**Work to complete**
Report every line in the records below that holds the word "brown".

**Records for processing**
---*---

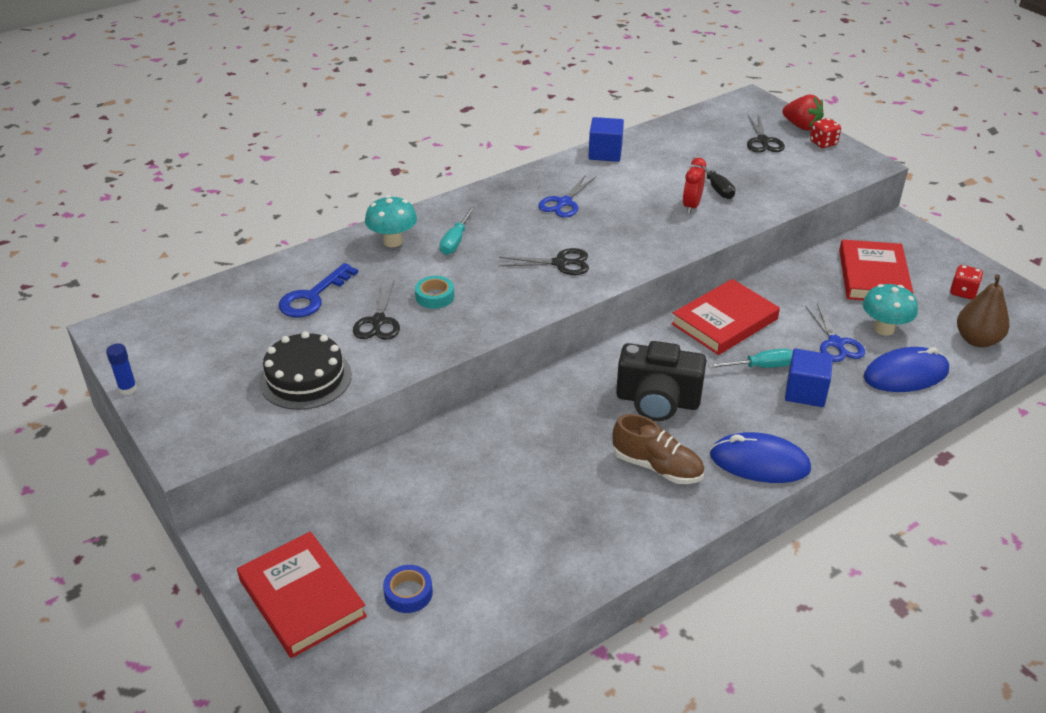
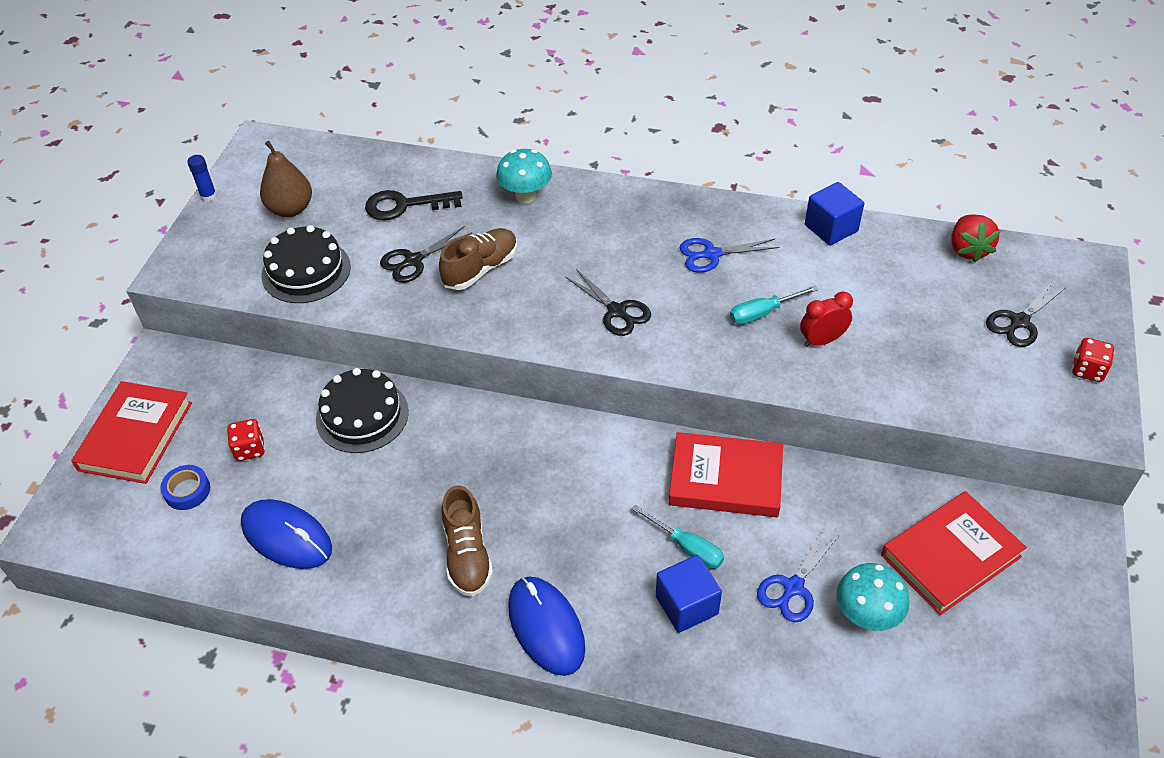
camera: 50 degrees right, 10 degrees up
(313, 297) = (405, 205): blue key -> black key
(435, 296) = (481, 269): turquoise tape -> brown shoe
(455, 241) = (570, 229): turquoise screwdriver -> turquoise screwdriver (763, 313)
(459, 452) = (362, 415): none -> black cake
(657, 401) = (555, 501): black camera -> none
(716, 187) = (879, 338): black screwdriver -> none
(801, 126) = (1096, 334): red strawberry -> red strawberry (968, 250)
(905, 374) = (808, 676): blue mouse -> blue mouse (286, 537)
(963, 292) = (1024, 654): red dice -> red dice (250, 449)
(977, 340) = (947, 713): brown pear -> brown pear (290, 209)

---*---

**Your response**
(435, 296) = (481, 269): turquoise tape -> brown shoe
(977, 340) = (947, 713): brown pear -> brown pear (290, 209)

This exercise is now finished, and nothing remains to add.